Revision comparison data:
━━━━━━━━━━━━━━━━

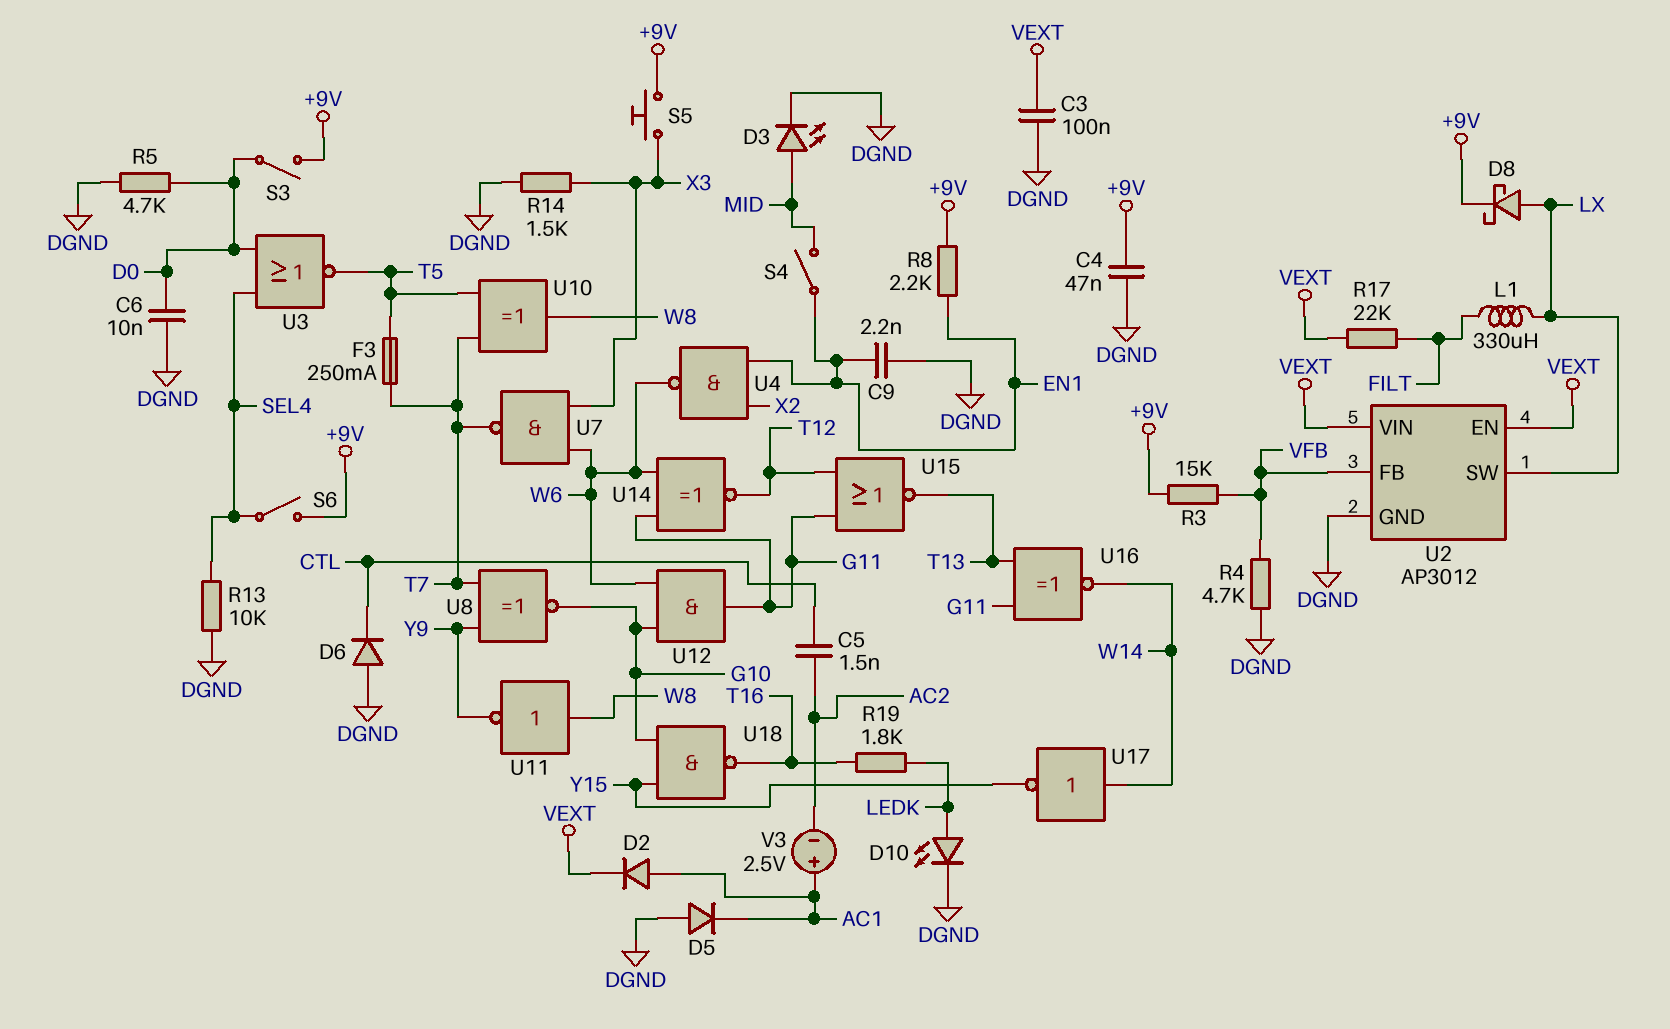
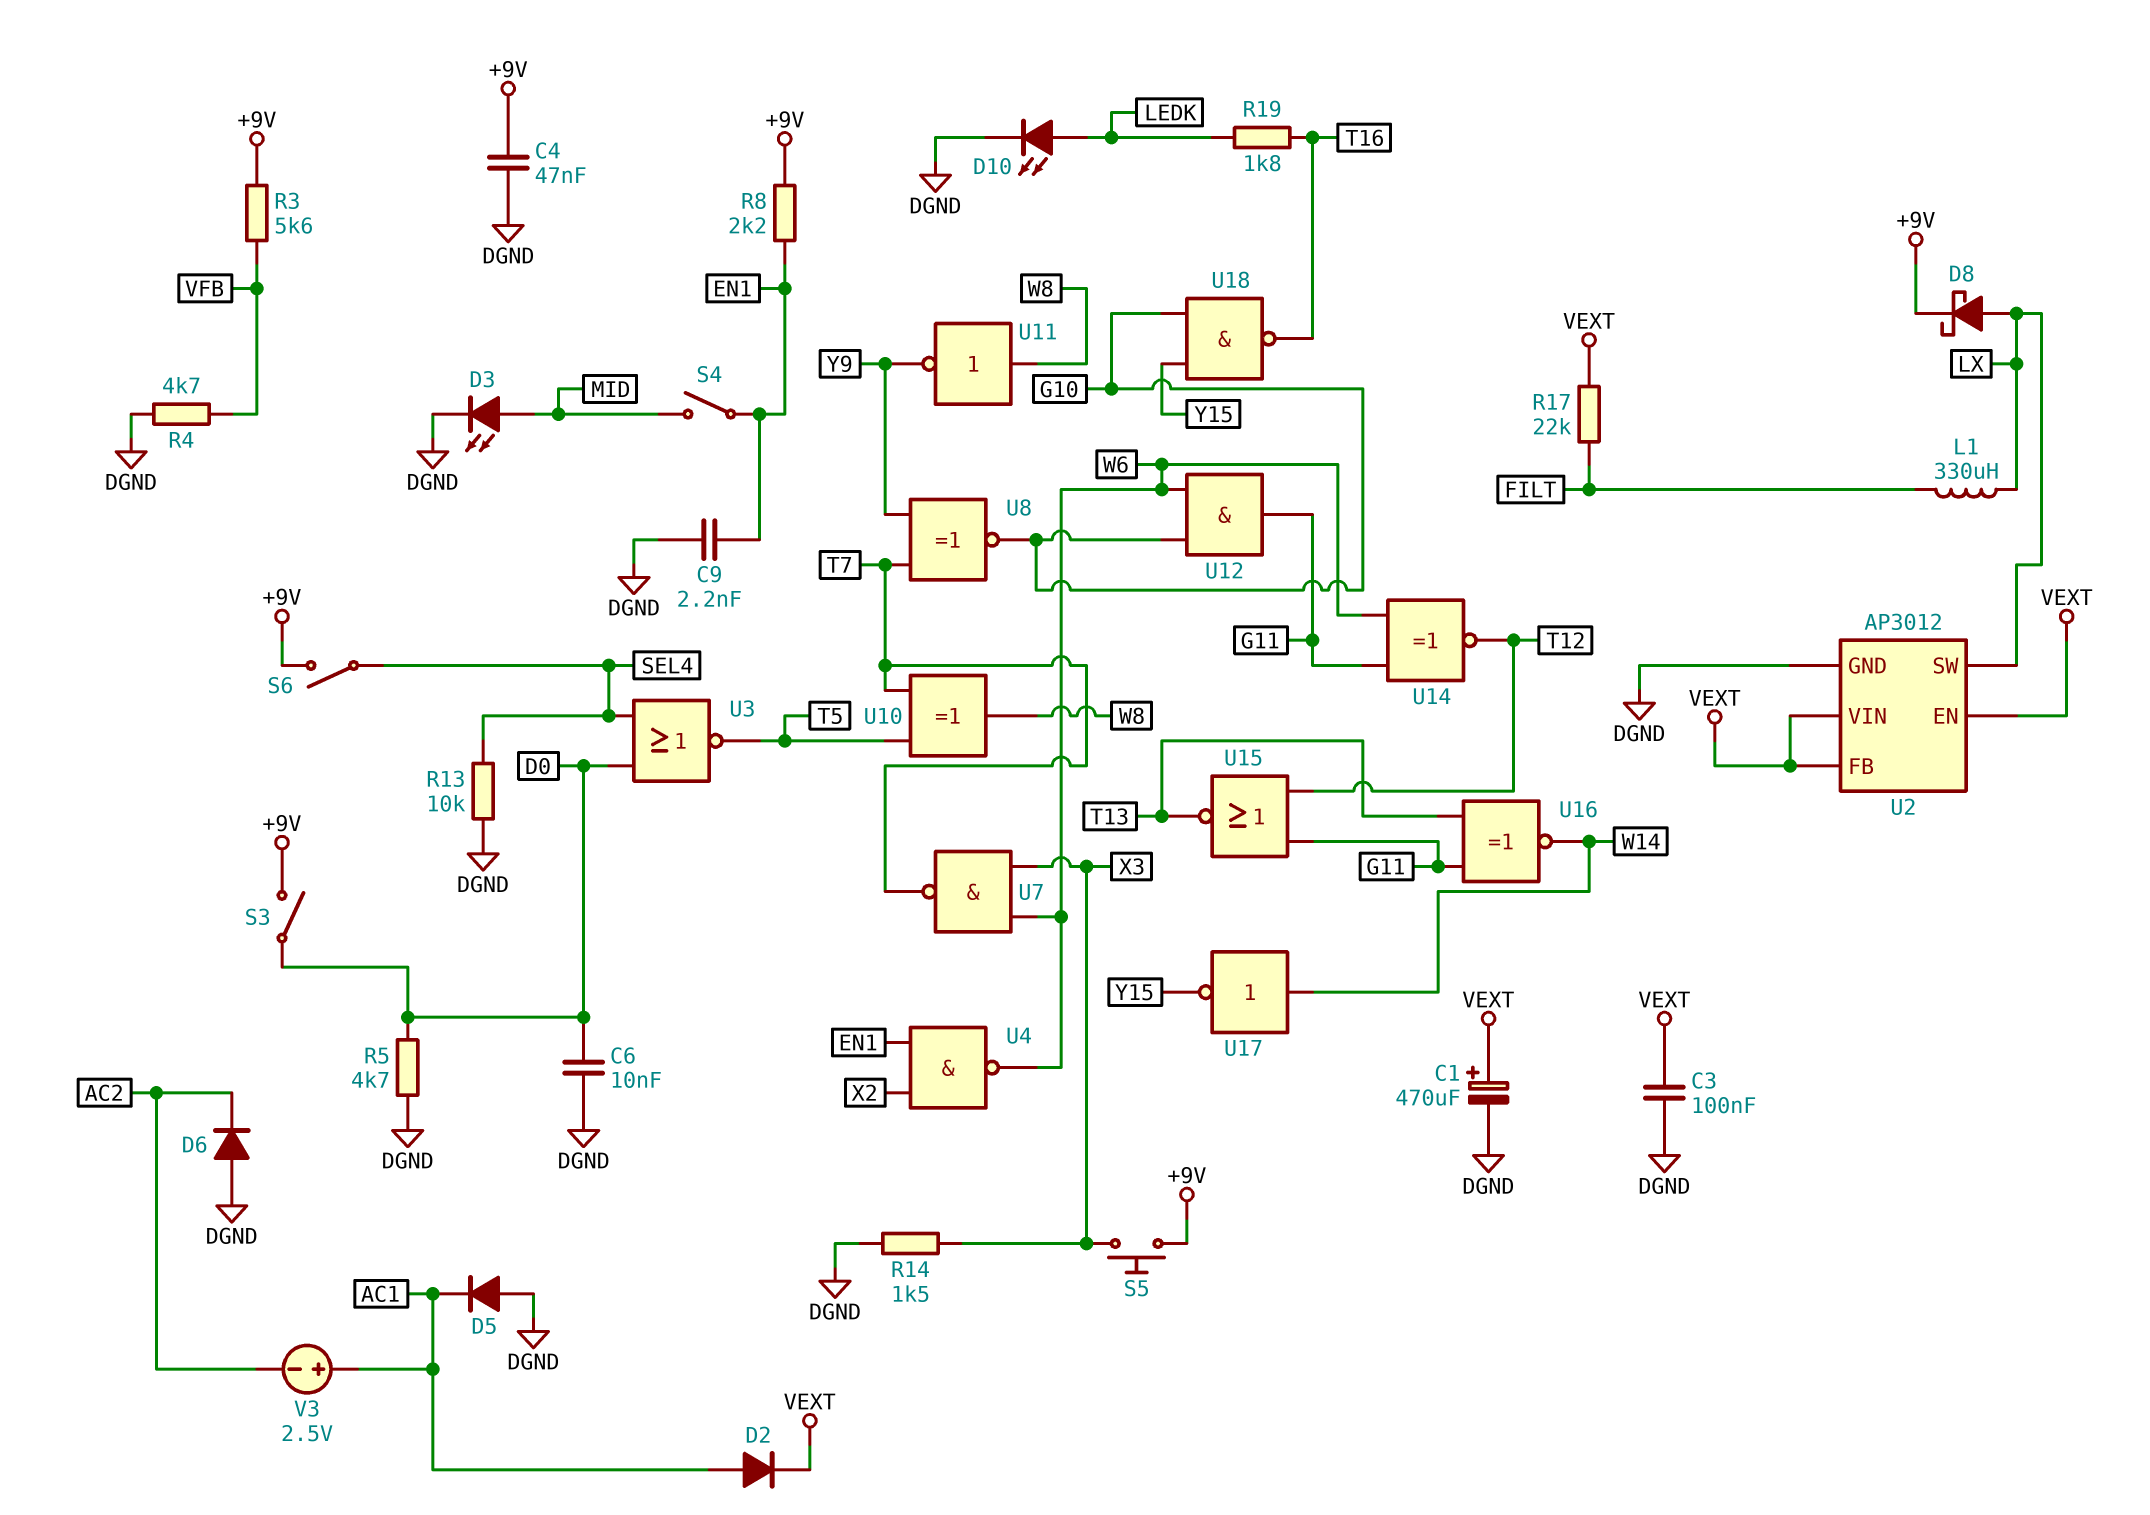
C1: none -> 470uF (plus VEXT, minus DGND)
C5: 1.5nF (AC2, CTL) -> none
D6: diode (A DGND, K CTL) -> diode (A DGND, K AC2)
F3: 250mA (T5, T7) -> none
R3: 15k (+9V, VFB) -> 5.6k (+9V, VFB)
U2 pin FB: VFB -> VEXT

━━━━━━━━━━━━━━━━

## Exercise instructions
The entries are to be transcribed in full. Their pictures are not.

## Answer to the problem
C1: none -> 470uF (plus VEXT, minus DGND)
C5: 1.5nF (AC2, CTL) -> none
D6: diode (A DGND, K CTL) -> diode (A DGND, K AC2)
F3: 250mA (T5, T7) -> none
R3: 15k (+9V, VFB) -> 5.6k (+9V, VFB)
U2 pin FB: VFB -> VEXT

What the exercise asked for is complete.